#### Excerpted records ####

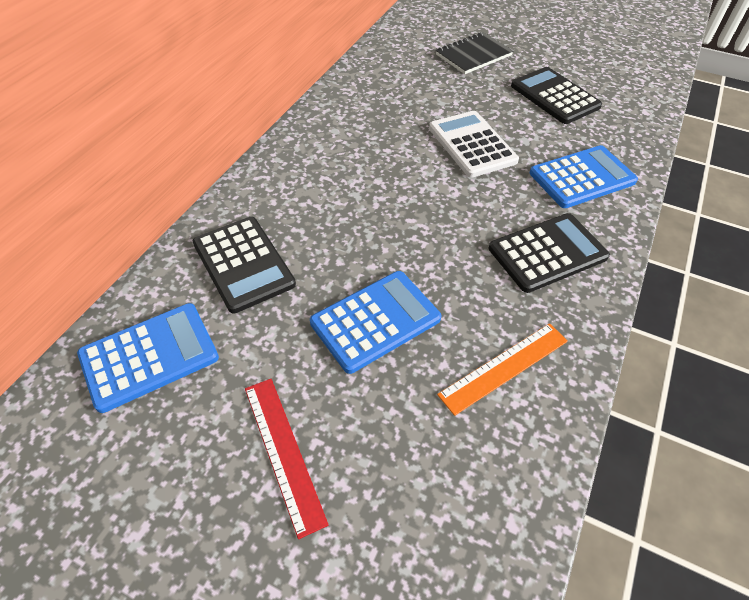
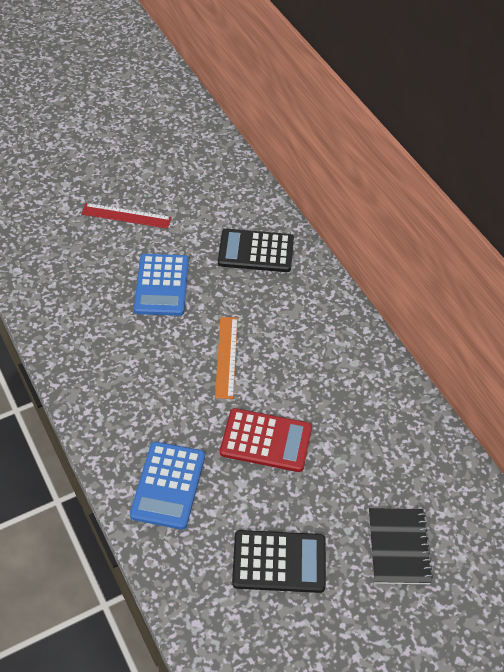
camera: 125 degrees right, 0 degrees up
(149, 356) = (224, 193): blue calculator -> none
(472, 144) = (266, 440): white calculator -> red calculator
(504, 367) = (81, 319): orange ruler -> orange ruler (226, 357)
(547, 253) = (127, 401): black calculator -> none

####

• _Aim of the task_
Word for word, please return the lines from the one containing "(472, 144) = (266, 440): white" through the end of the listing, both ends included, and nothing else.

• _Answer space_
(472, 144) = (266, 440): white calculator -> red calculator
(504, 367) = (81, 319): orange ruler -> orange ruler (226, 357)
(547, 253) = (127, 401): black calculator -> none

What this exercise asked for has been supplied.